Goal of the exercise » Find each line in the data below that contains the word "blouse" and copy those lines out in full.

Supplied records »
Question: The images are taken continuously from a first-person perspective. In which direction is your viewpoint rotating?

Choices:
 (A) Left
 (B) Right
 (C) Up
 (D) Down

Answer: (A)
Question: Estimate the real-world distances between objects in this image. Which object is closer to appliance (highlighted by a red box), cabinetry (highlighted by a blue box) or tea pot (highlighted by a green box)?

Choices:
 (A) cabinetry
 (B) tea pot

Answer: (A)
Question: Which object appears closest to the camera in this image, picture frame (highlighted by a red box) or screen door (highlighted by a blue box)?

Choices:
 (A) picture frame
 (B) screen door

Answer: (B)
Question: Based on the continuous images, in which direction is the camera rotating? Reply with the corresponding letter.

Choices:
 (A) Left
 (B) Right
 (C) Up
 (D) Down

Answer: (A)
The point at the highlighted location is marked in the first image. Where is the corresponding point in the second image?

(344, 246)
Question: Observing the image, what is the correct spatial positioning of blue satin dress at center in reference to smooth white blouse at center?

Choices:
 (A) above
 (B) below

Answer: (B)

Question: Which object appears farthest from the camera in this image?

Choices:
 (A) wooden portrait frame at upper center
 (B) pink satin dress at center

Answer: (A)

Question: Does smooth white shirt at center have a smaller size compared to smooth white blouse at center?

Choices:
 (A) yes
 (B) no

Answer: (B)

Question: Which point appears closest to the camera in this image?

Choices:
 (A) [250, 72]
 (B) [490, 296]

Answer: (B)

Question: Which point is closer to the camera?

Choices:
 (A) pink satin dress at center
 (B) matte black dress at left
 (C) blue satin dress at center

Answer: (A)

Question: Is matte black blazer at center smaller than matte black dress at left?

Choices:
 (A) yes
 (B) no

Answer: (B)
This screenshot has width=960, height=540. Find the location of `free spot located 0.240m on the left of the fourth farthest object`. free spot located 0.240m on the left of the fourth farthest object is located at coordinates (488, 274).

Finished task »
Question: Observing the image, what is the correct spatial positioning of blue satin dress at center in reference to smooth white blouse at center?
Question: Does smooth white shirt at center have a smaller size compared to smooth white blouse at center?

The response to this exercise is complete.